EXERCISE. Write out exactly the lines below that run from the one containing "tan plate A11:C11" through the one containing "grey plate F8", both included, with no other lines.

RAW DATA.
□ □ □
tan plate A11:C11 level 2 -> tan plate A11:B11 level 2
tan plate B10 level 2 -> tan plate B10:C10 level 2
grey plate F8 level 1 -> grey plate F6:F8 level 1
□ □ □
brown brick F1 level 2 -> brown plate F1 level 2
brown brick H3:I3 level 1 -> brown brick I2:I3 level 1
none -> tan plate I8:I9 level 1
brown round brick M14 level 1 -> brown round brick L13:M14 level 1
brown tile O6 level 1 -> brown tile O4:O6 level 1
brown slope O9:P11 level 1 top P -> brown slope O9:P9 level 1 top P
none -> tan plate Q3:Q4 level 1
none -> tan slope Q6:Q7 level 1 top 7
□ □ □
ANSWER AREA.
tan plate A11:C11 level 2 -> tan plate A11:B11 level 2
tan plate B10 level 2 -> tan plate B10:C10 level 2
grey plate F8 level 1 -> grey plate F6:F8 level 1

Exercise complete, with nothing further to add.